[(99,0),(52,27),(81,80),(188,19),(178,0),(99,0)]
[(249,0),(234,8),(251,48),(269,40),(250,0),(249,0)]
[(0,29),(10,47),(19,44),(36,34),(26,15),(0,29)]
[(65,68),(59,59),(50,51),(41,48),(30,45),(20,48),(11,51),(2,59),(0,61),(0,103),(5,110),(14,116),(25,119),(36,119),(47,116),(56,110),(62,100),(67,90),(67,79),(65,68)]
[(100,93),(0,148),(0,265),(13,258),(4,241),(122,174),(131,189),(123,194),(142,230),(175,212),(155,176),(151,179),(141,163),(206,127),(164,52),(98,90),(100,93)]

════════

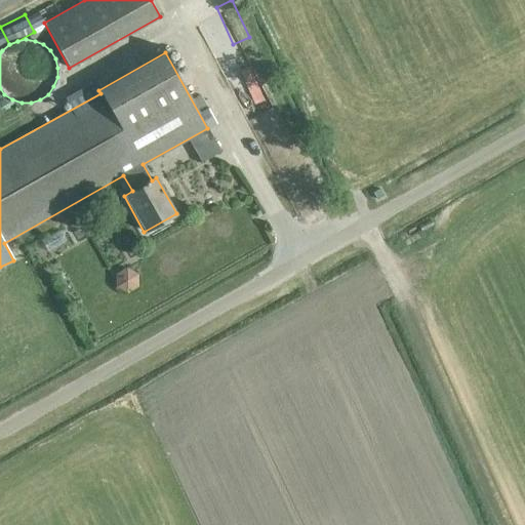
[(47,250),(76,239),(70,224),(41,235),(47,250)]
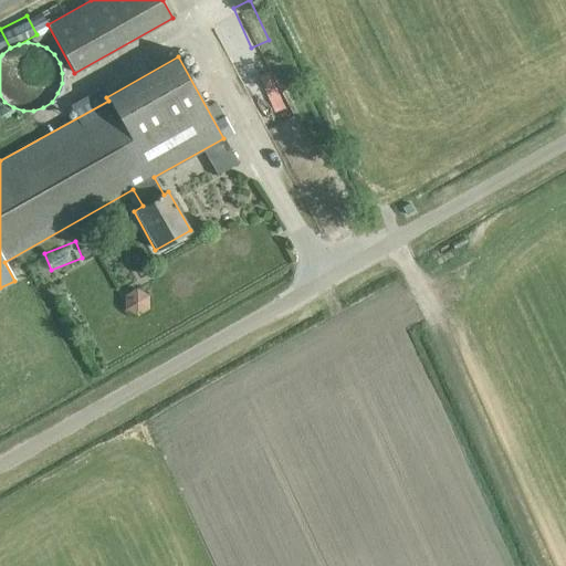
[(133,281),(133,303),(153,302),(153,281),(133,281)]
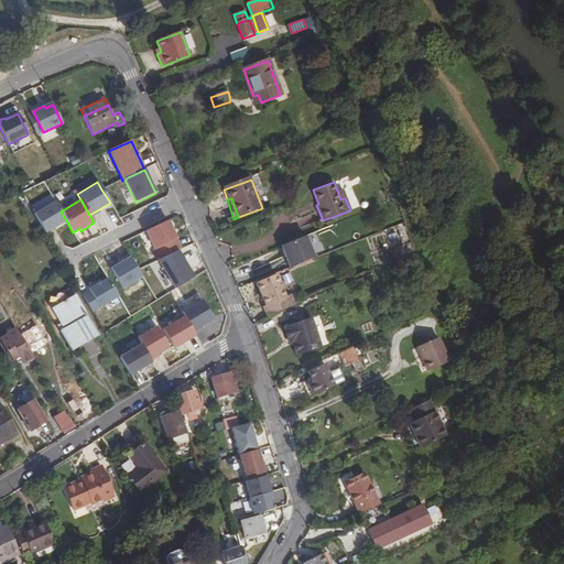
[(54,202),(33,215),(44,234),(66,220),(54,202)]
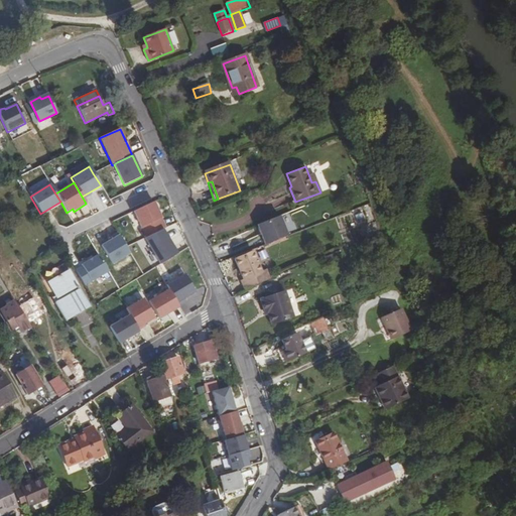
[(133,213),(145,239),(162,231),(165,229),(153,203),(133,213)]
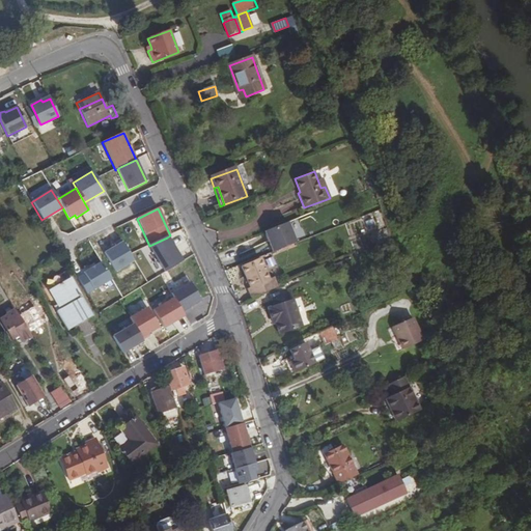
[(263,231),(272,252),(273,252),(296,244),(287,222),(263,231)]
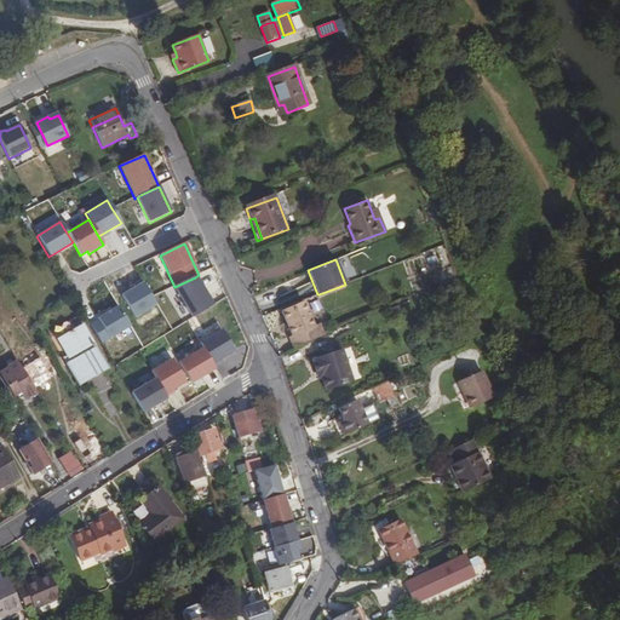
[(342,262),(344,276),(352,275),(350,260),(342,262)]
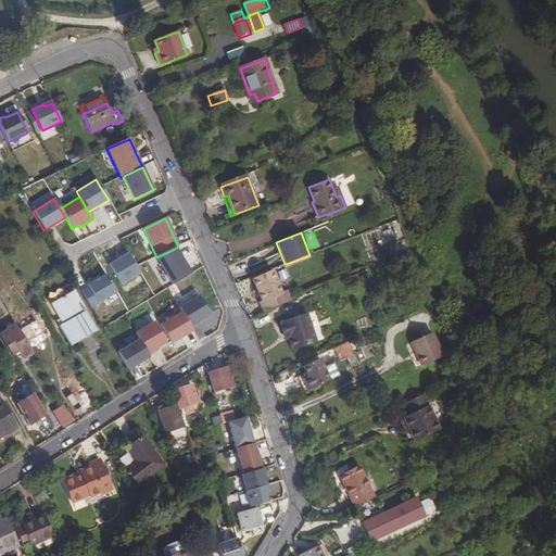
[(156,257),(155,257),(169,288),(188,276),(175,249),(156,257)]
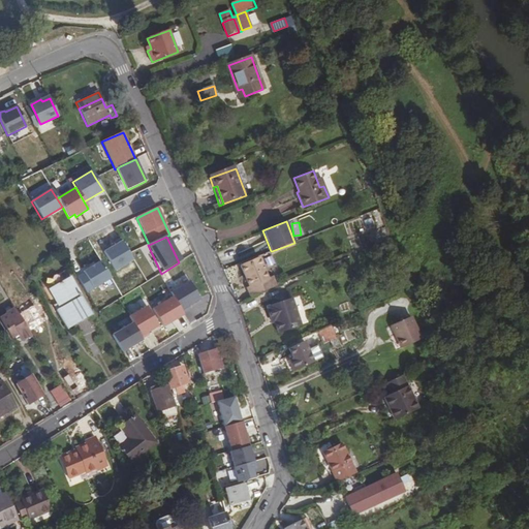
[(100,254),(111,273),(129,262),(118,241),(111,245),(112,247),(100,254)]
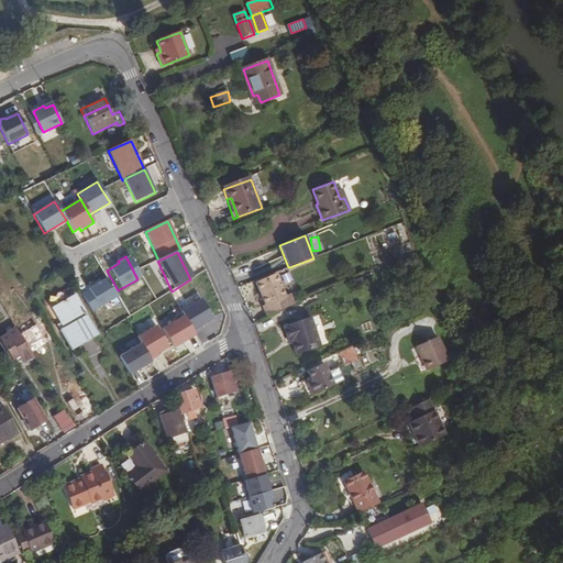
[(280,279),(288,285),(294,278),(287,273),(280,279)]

════════

## [Required work]
Output exactly the lines above that lie between the line with "[(342,262),(344,276),(352,275),(350,260),(342,262)]" and the line with "[(280,279),(288,285),(294,278),(287,273),(280,279)]", those two lines included, and no pictures.

## [Response for this exercise]
[(342,262),(344,276),(352,275),(350,260),(342,262)]
[(156,257),(155,257),(169,288),(188,276),(175,249),(156,257)]
[(100,254),(111,273),(129,262),(118,241),(111,245),(112,247),(100,254)]
[(280,279),(288,285),(294,278),(287,273),(280,279)]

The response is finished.